--- START ---
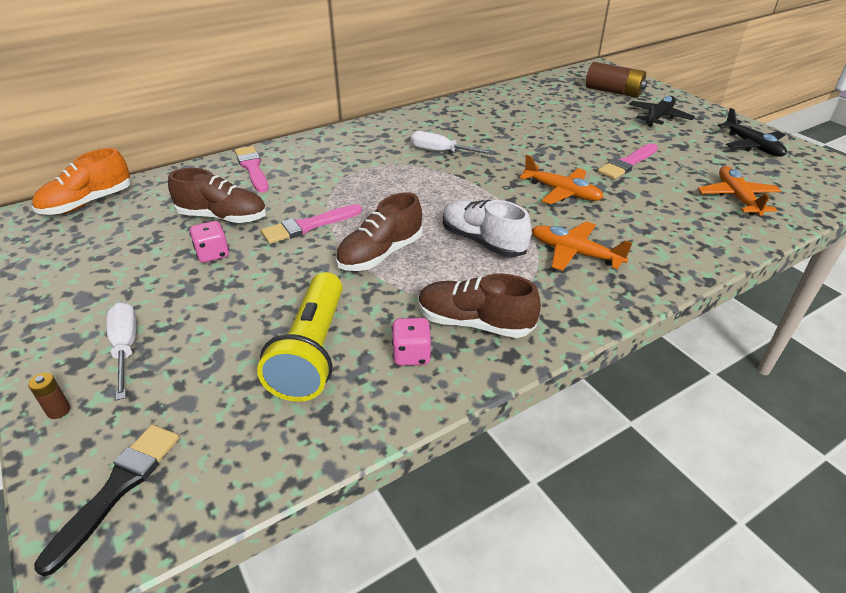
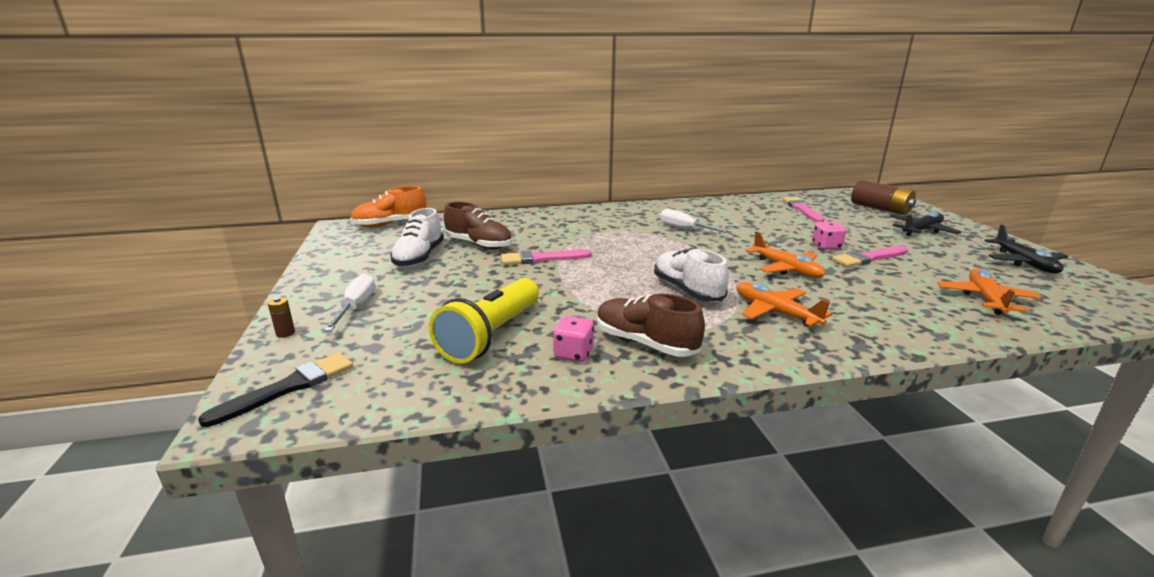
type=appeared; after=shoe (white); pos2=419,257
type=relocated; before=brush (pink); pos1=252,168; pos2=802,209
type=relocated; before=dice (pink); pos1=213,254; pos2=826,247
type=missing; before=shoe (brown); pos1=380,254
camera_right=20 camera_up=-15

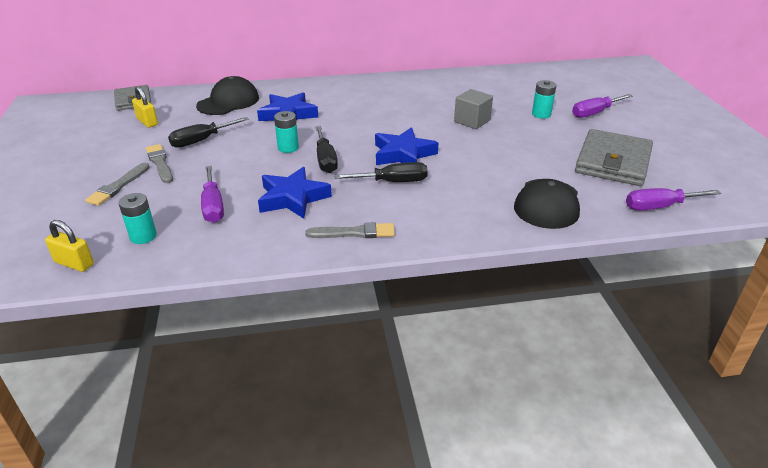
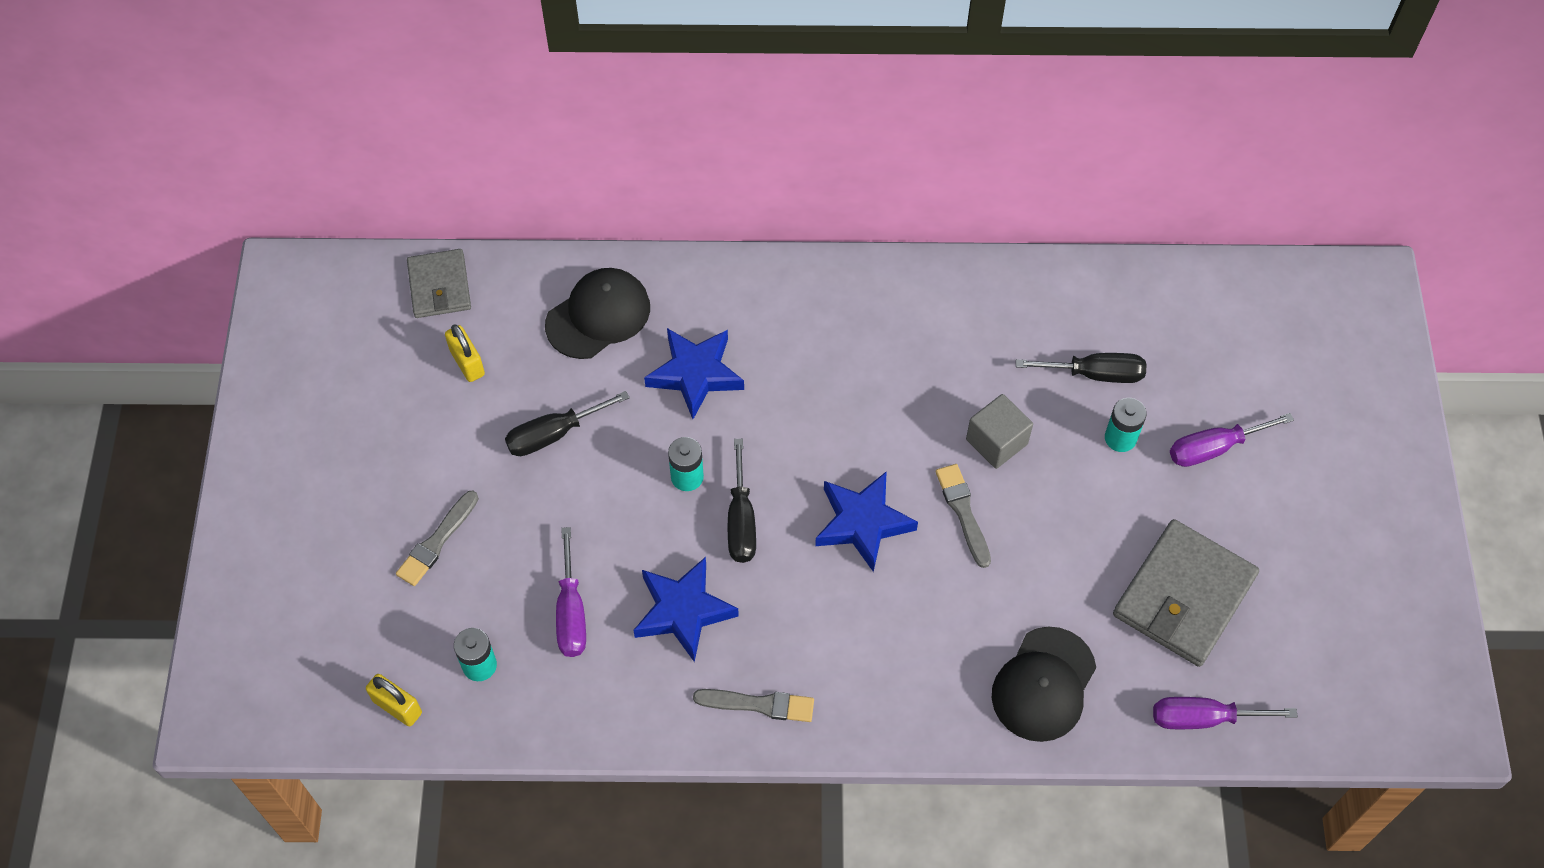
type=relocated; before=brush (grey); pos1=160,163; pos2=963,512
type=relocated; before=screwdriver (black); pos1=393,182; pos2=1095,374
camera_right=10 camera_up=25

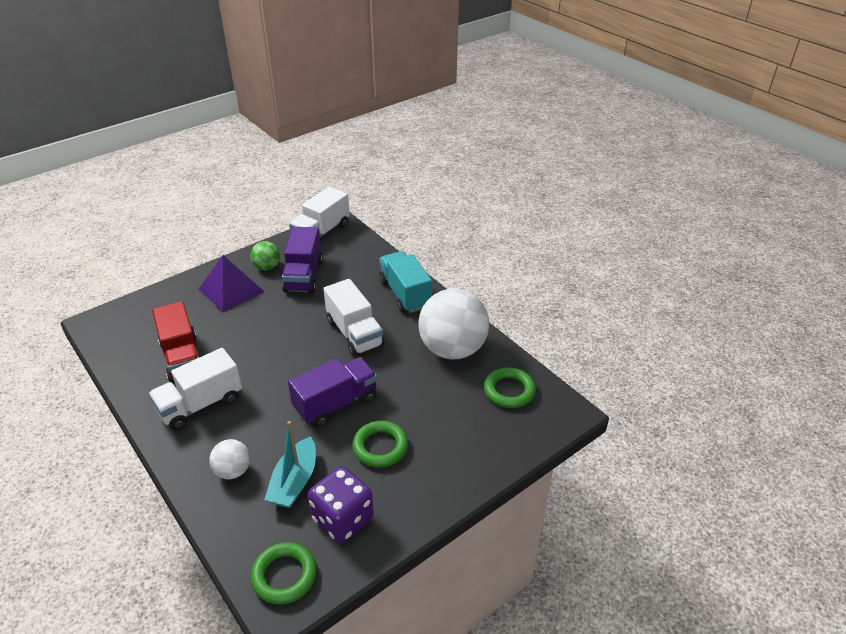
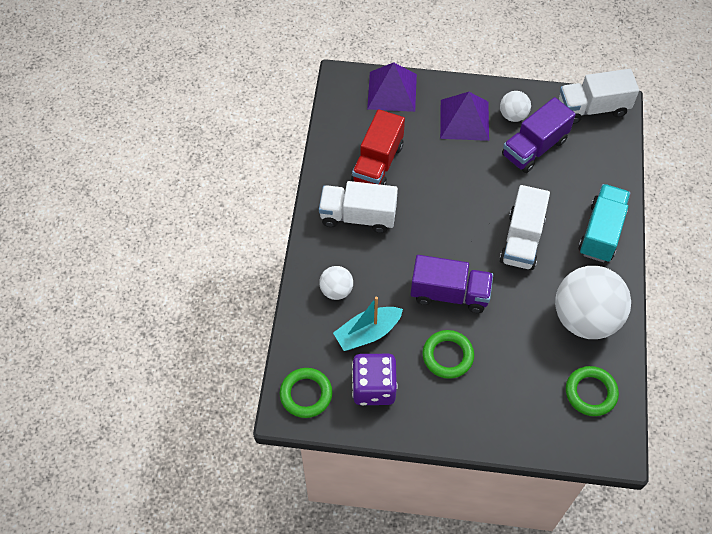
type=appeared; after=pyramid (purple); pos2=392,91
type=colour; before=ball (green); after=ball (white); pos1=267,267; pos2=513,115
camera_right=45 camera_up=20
--- END ---
Write out the data above in full and exactly, but without the pictures.

# ANSWER SPACE
type=appeared; after=shoe (white); pos2=419,257
type=relocated; before=brush (pink); pos1=252,168; pos2=802,209
type=relocated; before=dice (pink); pos1=213,254; pos2=826,247
type=missing; before=shoe (brown); pos1=380,254
camera_right=20 camera_up=-15

type=relocated; before=brush (grey); pos1=160,163; pos2=963,512
type=relocated; before=screwdriver (black); pos1=393,182; pos2=1095,374
camera_right=10 camera_up=25

type=appeared; after=pyramid (purple); pos2=392,91
type=colour; before=ball (green); after=ball (white); pos1=267,267; pos2=513,115
camera_right=45 camera_up=20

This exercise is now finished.